## [WHAT YOU NEED TO DO]
Set down the records exactly as they stand, except for any pictures, which you should omit.

START MATERIAL TO PROCESS

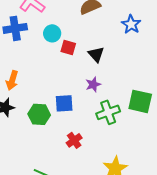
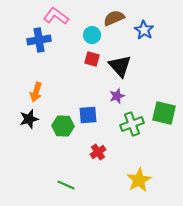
blue star: (131, 24) -> (144, 30), moved
cyan circle: (52, 33) -> (92, 35), moved
black triangle: (96, 54) -> (120, 66), size x1.4

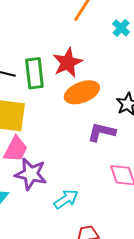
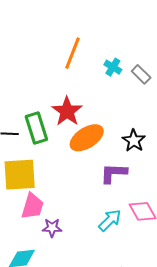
purple star: (31, 174) -> (52, 228), size x0.6
cyan arrow: (66, 199) -> (110, 220), moved

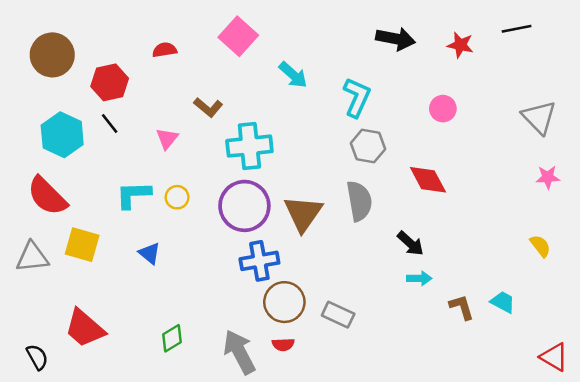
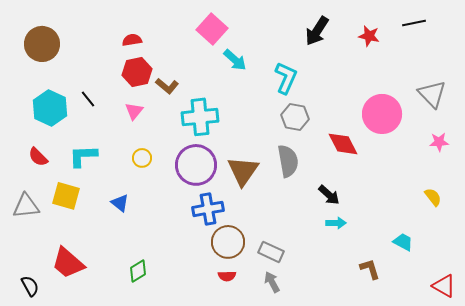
pink square: (238, 36) -> (212, 29), moved
black arrow: (395, 39) -> (317, 31), turned 112
red hexagon: (110, 82) -> (137, 72), moved
pink circle: (443, 109) -> (382, 114), moved, size x1.8
cyan L-shape: (133, 195) -> (83, 156), moved
red semicircle: (47, 196) -> (38, 157), size x0.6
brown L-shape: (462, 307) -> (370, 269), moved
gray arrow: (239, 352) -> (272, 282), moved, size x0.6

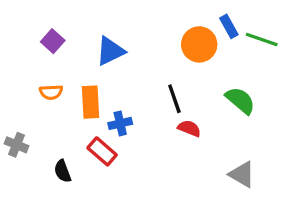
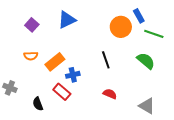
green line: (262, 39) -> (154, 34), moved
blue triangle: (110, 51) -> (67, 20), moved
orange rectangle: (91, 102) -> (55, 62), turned 54
red semicircle: (189, 128) -> (110, 94), moved

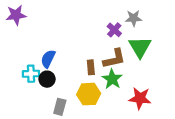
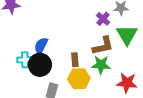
brown rectangle: (91, 67) -> (75, 60), moved
black circle: (47, 79) -> (40, 65), size x1.5
green star: (112, 79) -> (101, 65), turned -30

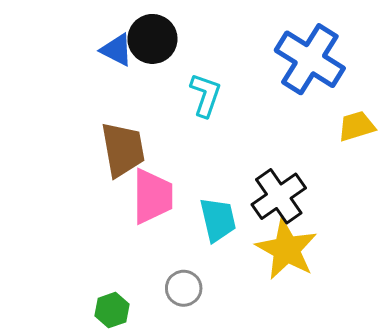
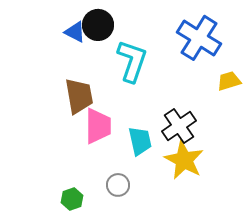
cyan L-shape: (205, 95) -> (132, 61), size x1.5

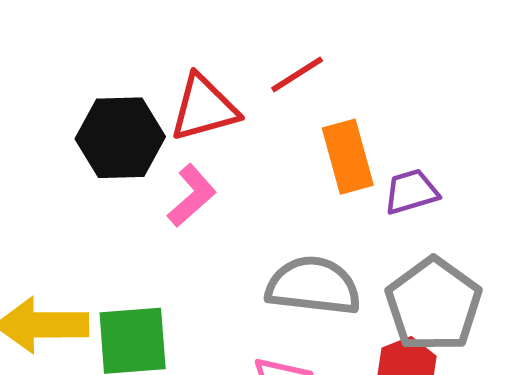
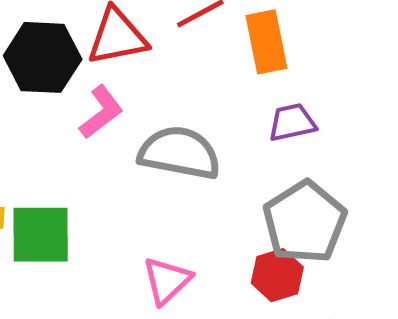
orange rectangle: (348, 157) -> (266, 42), moved
gray semicircle: (313, 286) -> (179, 153), moved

END MATERIAL TO PROCESS

## [RESPONSE]
blue star: (131, 24) -> (144, 30), moved
cyan circle: (52, 33) -> (92, 35), moved
black triangle: (96, 54) -> (120, 66), size x1.4

purple star: (31, 174) -> (52, 228), size x0.6
cyan arrow: (66, 199) -> (110, 220), moved

pink square: (238, 36) -> (212, 29), moved
black arrow: (395, 39) -> (317, 31), turned 112
red hexagon: (110, 82) -> (137, 72), moved
pink circle: (443, 109) -> (382, 114), moved, size x1.8
cyan L-shape: (133, 195) -> (83, 156), moved
red semicircle: (47, 196) -> (38, 157), size x0.6
brown L-shape: (462, 307) -> (370, 269), moved
gray arrow: (239, 352) -> (272, 282), moved, size x0.6

green line: (262, 39) -> (154, 34), moved
blue triangle: (110, 51) -> (67, 20), moved
orange rectangle: (91, 102) -> (55, 62), turned 54
red semicircle: (189, 128) -> (110, 94), moved

brown rectangle: (91, 67) -> (75, 60), moved
black circle: (47, 79) -> (40, 65), size x1.5
green star: (112, 79) -> (101, 65), turned -30

cyan L-shape: (205, 95) -> (132, 61), size x1.5

orange rectangle: (348, 157) -> (266, 42), moved
gray semicircle: (313, 286) -> (179, 153), moved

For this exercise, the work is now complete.